═══ Provided data

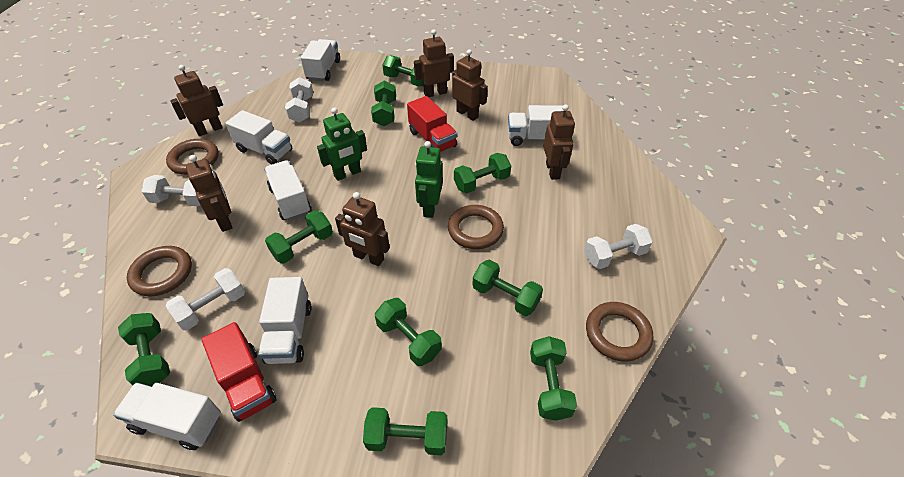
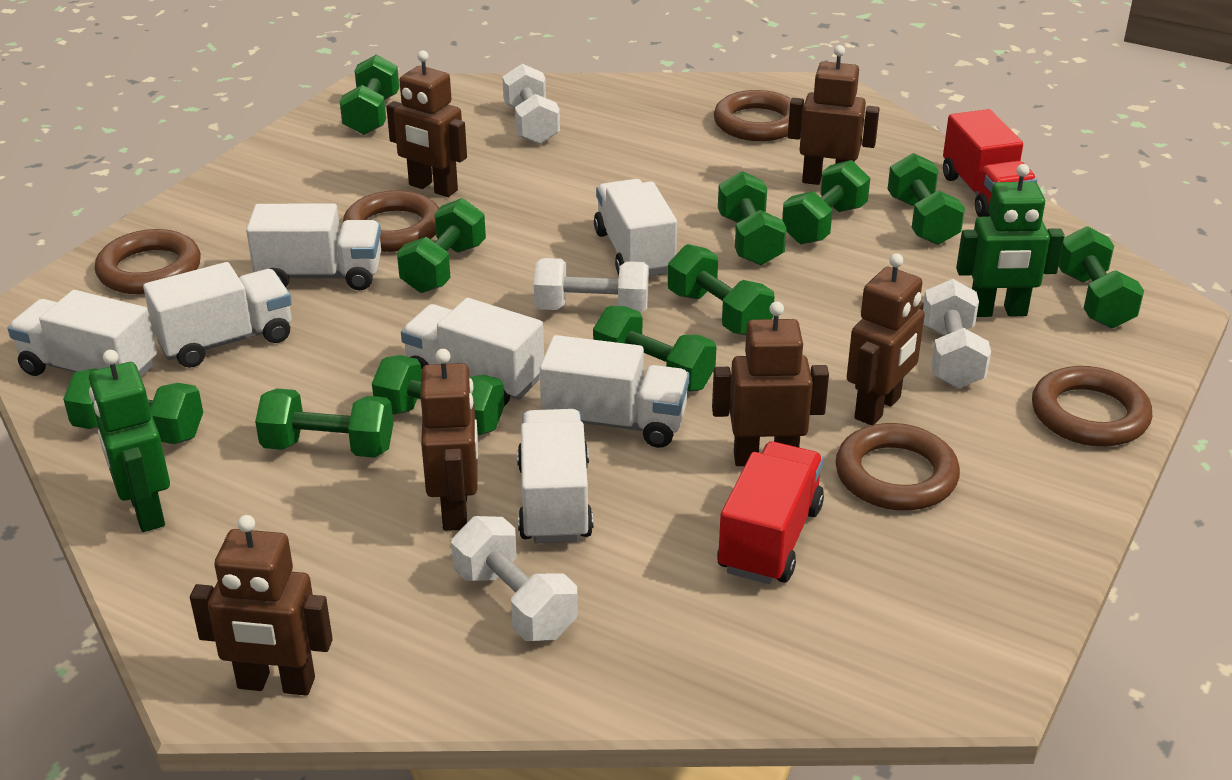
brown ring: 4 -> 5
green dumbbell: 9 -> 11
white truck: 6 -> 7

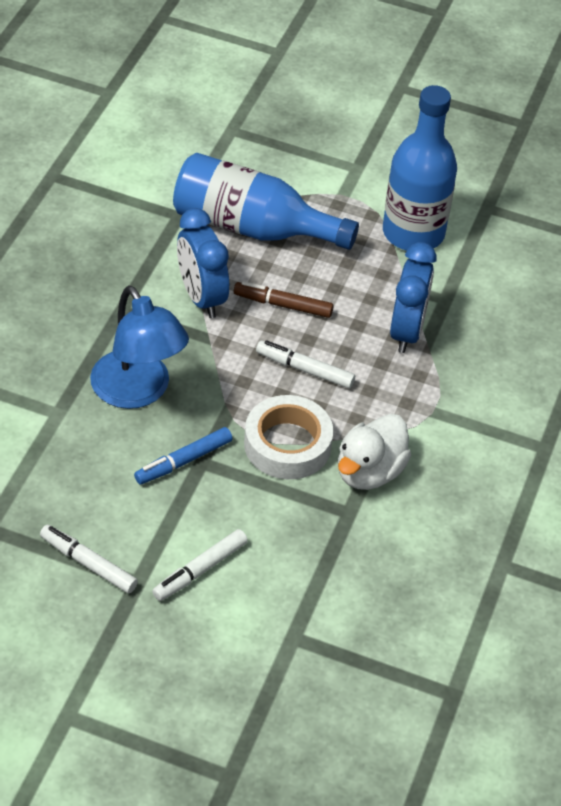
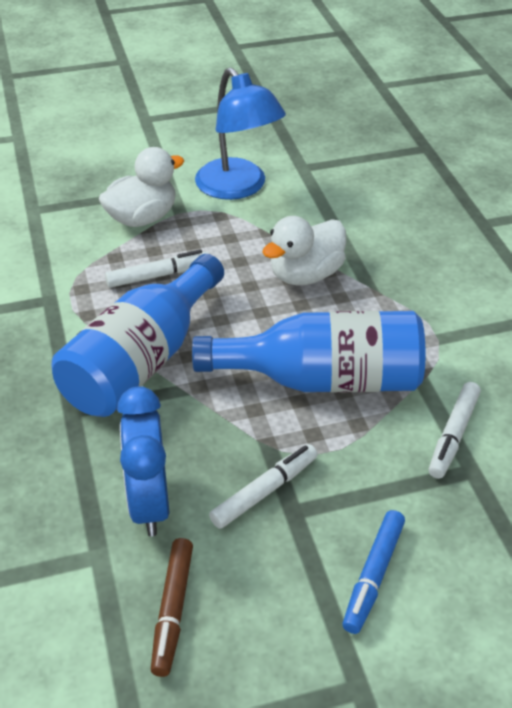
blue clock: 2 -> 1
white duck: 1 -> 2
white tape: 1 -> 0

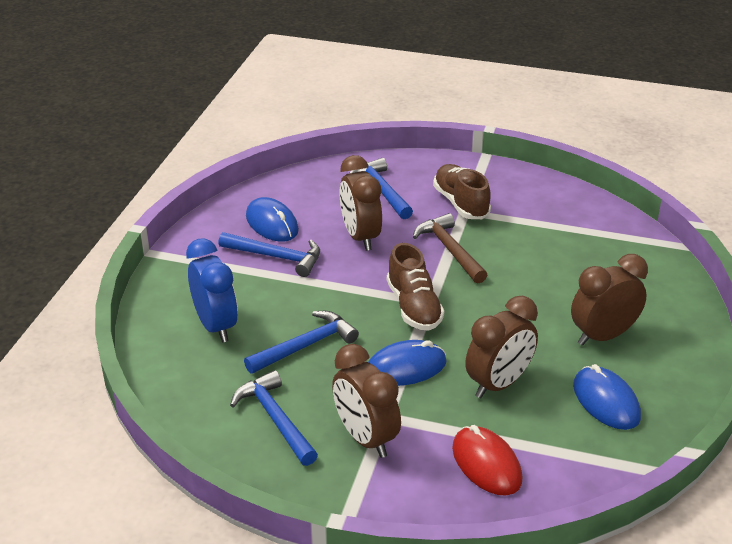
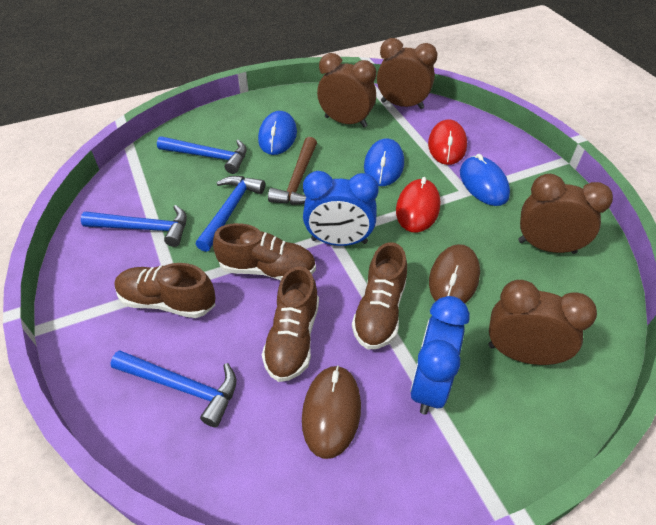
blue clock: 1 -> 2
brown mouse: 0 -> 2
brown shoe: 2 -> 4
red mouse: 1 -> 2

══════

Exercise details:
Without including any pictures, set down word for word every line from the one containing "green dumbbell: 9 -> 11" through the last line of the material.

Result:
green dumbbell: 9 -> 11
white truck: 6 -> 7

blue clock: 2 -> 1
white duck: 1 -> 2
white tape: 1 -> 0

blue clock: 1 -> 2
brown mouse: 0 -> 2
brown shoe: 2 -> 4
red mouse: 1 -> 2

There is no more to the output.